PROBLEM:
Nothing but the lines from the one containing "red cup [380,151,426,211]" through the one containing "turquoise clock [511,121,554,184]", both included, should be given again, each exactly as written below.

GIVEN INFORMATION:
####
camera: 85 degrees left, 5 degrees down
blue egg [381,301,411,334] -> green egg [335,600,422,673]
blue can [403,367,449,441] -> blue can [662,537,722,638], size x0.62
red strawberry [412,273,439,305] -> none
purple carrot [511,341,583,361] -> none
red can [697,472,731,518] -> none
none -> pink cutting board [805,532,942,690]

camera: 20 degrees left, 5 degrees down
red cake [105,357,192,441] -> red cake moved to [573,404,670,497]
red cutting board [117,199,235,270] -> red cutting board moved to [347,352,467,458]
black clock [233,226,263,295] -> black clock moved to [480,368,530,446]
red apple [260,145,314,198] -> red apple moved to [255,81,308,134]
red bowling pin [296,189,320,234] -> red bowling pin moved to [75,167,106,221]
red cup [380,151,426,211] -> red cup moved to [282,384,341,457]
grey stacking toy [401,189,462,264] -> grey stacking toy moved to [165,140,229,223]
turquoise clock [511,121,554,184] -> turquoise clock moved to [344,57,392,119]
####
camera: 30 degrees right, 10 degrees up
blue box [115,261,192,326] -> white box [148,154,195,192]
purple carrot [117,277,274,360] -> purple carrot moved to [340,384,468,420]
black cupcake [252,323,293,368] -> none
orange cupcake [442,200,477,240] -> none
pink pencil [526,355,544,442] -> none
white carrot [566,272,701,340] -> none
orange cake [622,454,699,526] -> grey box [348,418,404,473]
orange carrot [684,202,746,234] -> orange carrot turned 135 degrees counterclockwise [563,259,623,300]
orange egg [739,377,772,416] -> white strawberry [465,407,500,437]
####
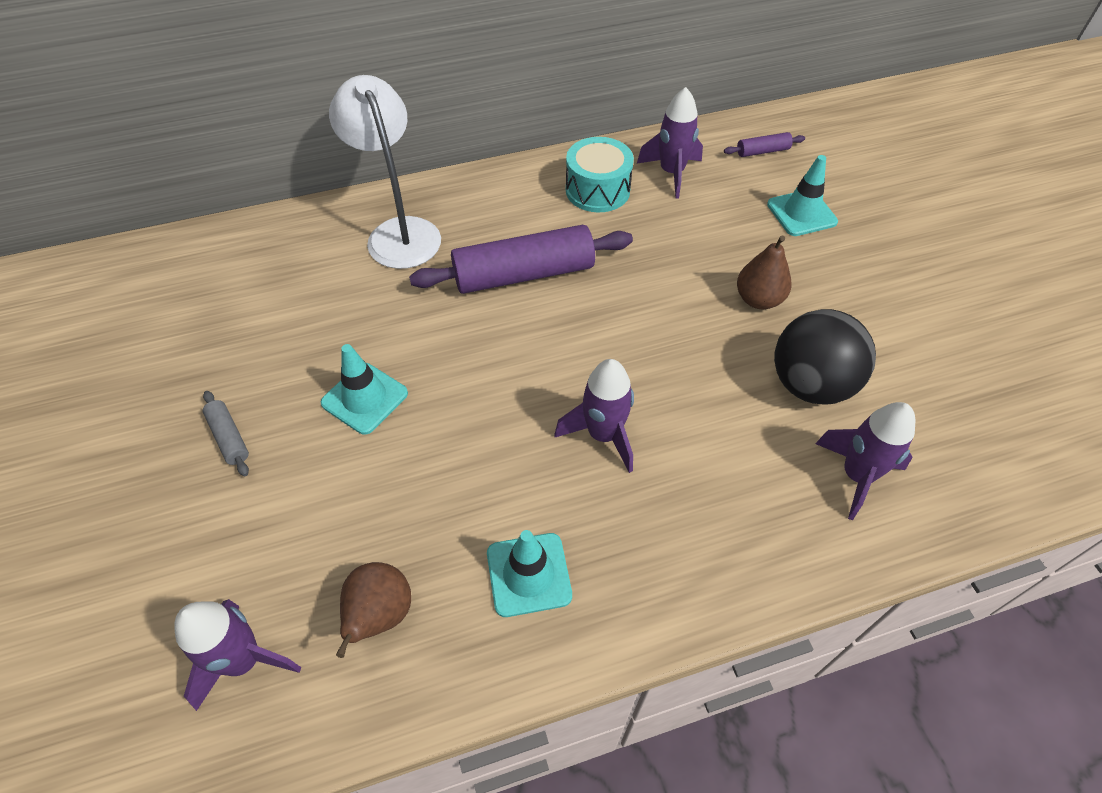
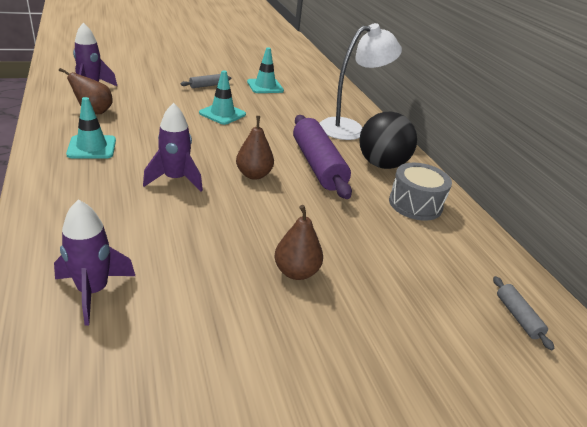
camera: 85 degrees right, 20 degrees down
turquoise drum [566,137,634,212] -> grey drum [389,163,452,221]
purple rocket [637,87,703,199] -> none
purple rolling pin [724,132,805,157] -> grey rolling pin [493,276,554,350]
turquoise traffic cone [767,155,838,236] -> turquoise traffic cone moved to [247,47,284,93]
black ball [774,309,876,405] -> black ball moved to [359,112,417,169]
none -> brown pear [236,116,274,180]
####
YOUR SOLUTION:
red cup [380,151,426,211] -> red cup moved to [282,384,341,457]
grey stacking toy [401,189,462,264] -> grey stacking toy moved to [165,140,229,223]
turquoise clock [511,121,554,184] -> turquoise clock moved to [344,57,392,119]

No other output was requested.